Exercise requirements: Please restate every line below exactly, without any pictures.

Stored data: Begin

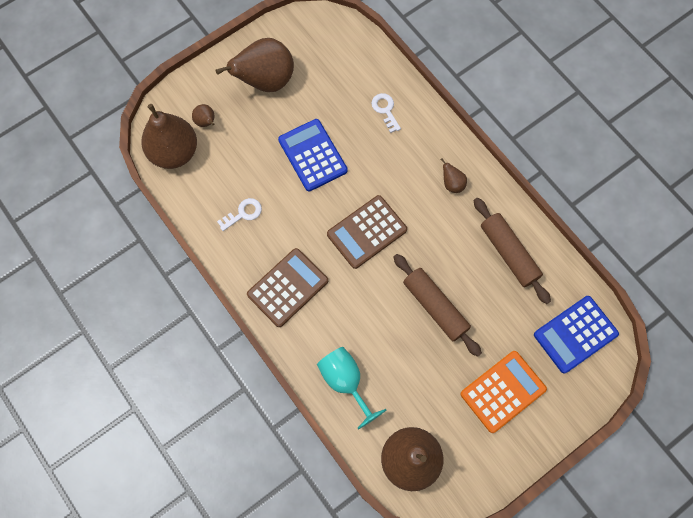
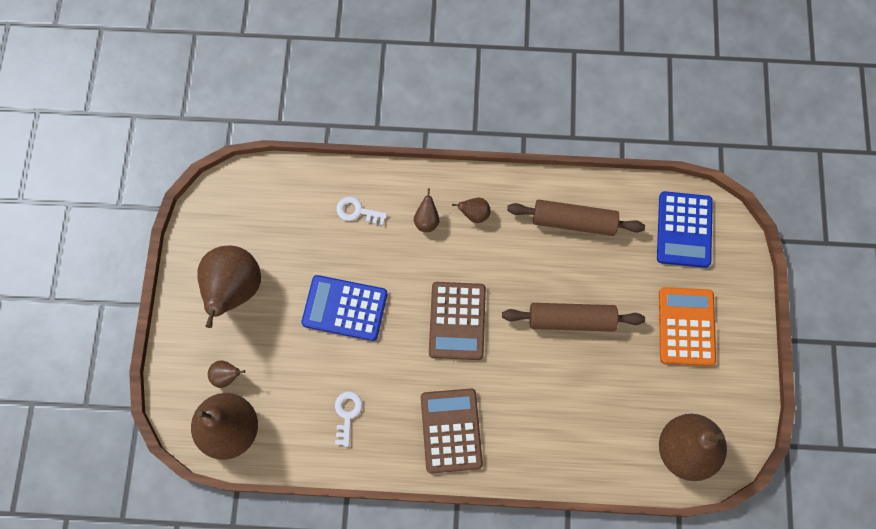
camera: 50 degrees left, 0 degrees up
(345, 381) = (576, 449): turquoise goblet -> none
(419, 157) = (426, 221): none -> brown pear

Stored data: End

Solution below:
camera: 50 degrees left, 0 degrees up
(345, 381) = (576, 449): turquoise goblet -> none
(419, 157) = (426, 221): none -> brown pear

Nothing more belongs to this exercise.